= Beginning of Section =

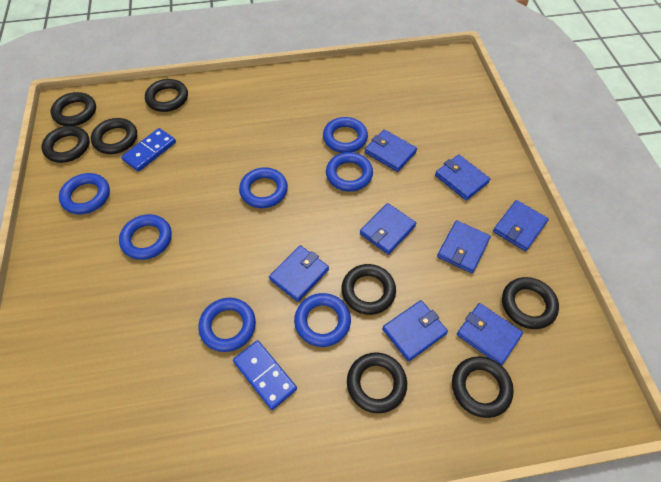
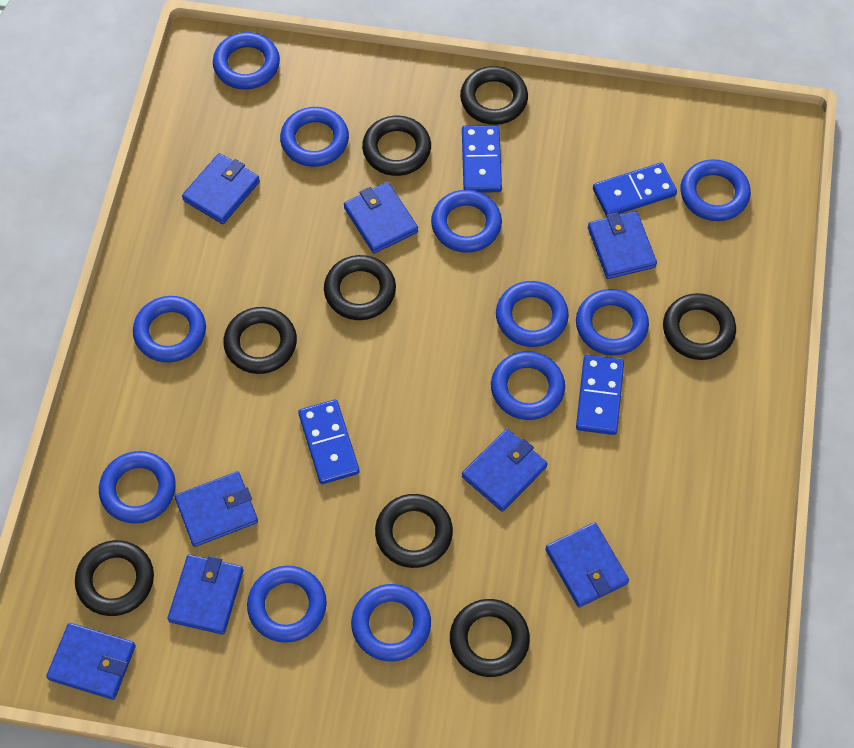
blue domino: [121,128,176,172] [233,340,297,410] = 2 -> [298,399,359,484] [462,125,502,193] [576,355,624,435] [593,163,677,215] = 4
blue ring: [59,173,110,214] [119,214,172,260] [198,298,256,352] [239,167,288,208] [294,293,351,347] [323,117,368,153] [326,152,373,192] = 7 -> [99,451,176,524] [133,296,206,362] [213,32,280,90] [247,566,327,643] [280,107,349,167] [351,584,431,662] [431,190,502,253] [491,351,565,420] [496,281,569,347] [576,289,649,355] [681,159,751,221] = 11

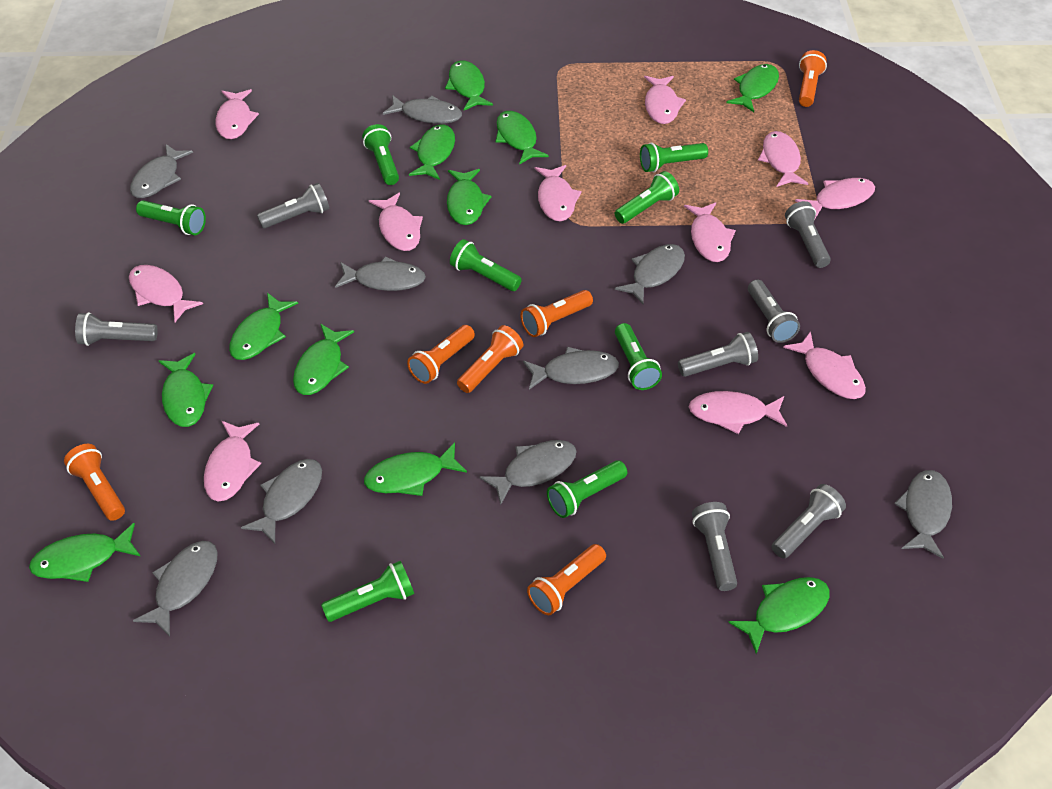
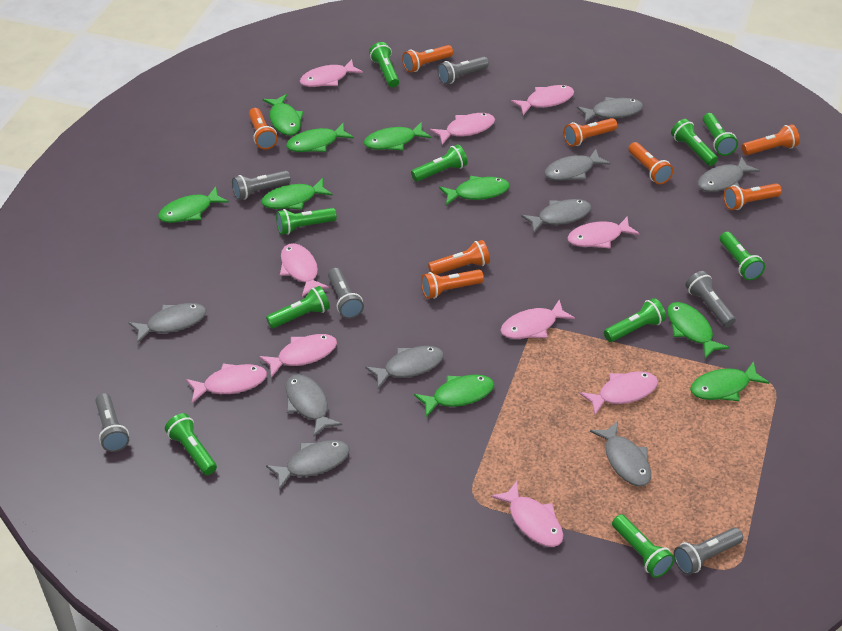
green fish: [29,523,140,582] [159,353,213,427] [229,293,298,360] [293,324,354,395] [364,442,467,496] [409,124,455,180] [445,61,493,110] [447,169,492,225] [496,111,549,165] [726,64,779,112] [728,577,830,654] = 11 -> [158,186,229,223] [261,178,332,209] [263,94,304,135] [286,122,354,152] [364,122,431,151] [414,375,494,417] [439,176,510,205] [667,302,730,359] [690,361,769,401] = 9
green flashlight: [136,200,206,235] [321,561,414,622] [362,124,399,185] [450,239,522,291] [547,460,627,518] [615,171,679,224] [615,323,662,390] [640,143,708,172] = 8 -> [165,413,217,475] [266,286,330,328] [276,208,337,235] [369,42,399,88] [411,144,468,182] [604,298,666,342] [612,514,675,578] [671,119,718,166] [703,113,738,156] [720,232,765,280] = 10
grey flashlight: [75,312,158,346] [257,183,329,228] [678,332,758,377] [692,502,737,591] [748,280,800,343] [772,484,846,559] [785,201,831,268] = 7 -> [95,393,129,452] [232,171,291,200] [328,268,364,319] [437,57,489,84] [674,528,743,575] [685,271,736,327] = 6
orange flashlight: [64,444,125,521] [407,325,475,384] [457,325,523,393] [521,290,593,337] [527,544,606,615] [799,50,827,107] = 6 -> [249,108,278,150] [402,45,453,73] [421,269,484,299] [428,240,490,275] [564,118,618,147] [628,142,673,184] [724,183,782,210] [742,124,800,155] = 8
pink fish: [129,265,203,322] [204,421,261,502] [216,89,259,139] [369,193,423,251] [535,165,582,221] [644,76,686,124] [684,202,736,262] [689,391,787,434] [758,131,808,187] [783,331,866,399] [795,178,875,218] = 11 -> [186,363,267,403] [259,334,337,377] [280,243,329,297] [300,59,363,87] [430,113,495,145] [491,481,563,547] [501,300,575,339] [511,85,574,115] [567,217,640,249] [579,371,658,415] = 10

= End of Section =

• **Written task**
Copy the records exactly. Skip the images.

• **Task response**
blue domino: [121,128,176,172] [233,340,297,410] = 2 -> [298,399,359,484] [462,125,502,193] [576,355,624,435] [593,163,677,215] = 4
blue ring: [59,173,110,214] [119,214,172,260] [198,298,256,352] [239,167,288,208] [294,293,351,347] [323,117,368,153] [326,152,373,192] = 7 -> [99,451,176,524] [133,296,206,362] [213,32,280,90] [247,566,327,643] [280,107,349,167] [351,584,431,662] [431,190,502,253] [491,351,565,420] [496,281,569,347] [576,289,649,355] [681,159,751,221] = 11

green fish: [29,523,140,582] [159,353,213,427] [229,293,298,360] [293,324,354,395] [364,442,467,496] [409,124,455,180] [445,61,493,110] [447,169,492,225] [496,111,549,165] [726,64,779,112] [728,577,830,654] = 11 -> [158,186,229,223] [261,178,332,209] [263,94,304,135] [286,122,354,152] [364,122,431,151] [414,375,494,417] [439,176,510,205] [667,302,730,359] [690,361,769,401] = 9
green flashlight: [136,200,206,235] [321,561,414,622] [362,124,399,185] [450,239,522,291] [547,460,627,518] [615,171,679,224] [615,323,662,390] [640,143,708,172] = 8 -> [165,413,217,475] [266,286,330,328] [276,208,337,235] [369,42,399,88] [411,144,468,182] [604,298,666,342] [612,514,675,578] [671,119,718,166] [703,113,738,156] [720,232,765,280] = 10
grey flashlight: [75,312,158,346] [257,183,329,228] [678,332,758,377] [692,502,737,591] [748,280,800,343] [772,484,846,559] [785,201,831,268] = 7 -> [95,393,129,452] [232,171,291,200] [328,268,364,319] [437,57,489,84] [674,528,743,575] [685,271,736,327] = 6
orange flashlight: [64,444,125,521] [407,325,475,384] [457,325,523,393] [521,290,593,337] [527,544,606,615] [799,50,827,107] = 6 -> [249,108,278,150] [402,45,453,73] [421,269,484,299] [428,240,490,275] [564,118,618,147] [628,142,673,184] [724,183,782,210] [742,124,800,155] = 8
pink fish: [129,265,203,322] [204,421,261,502] [216,89,259,139] [369,193,423,251] [535,165,582,221] [644,76,686,124] [684,202,736,262] [689,391,787,434] [758,131,808,187] [783,331,866,399] [795,178,875,218] = 11 -> [186,363,267,403] [259,334,337,377] [280,243,329,297] [300,59,363,87] [430,113,495,145] [491,481,563,547] [501,300,575,339] [511,85,574,115] [567,217,640,249] [579,371,658,415] = 10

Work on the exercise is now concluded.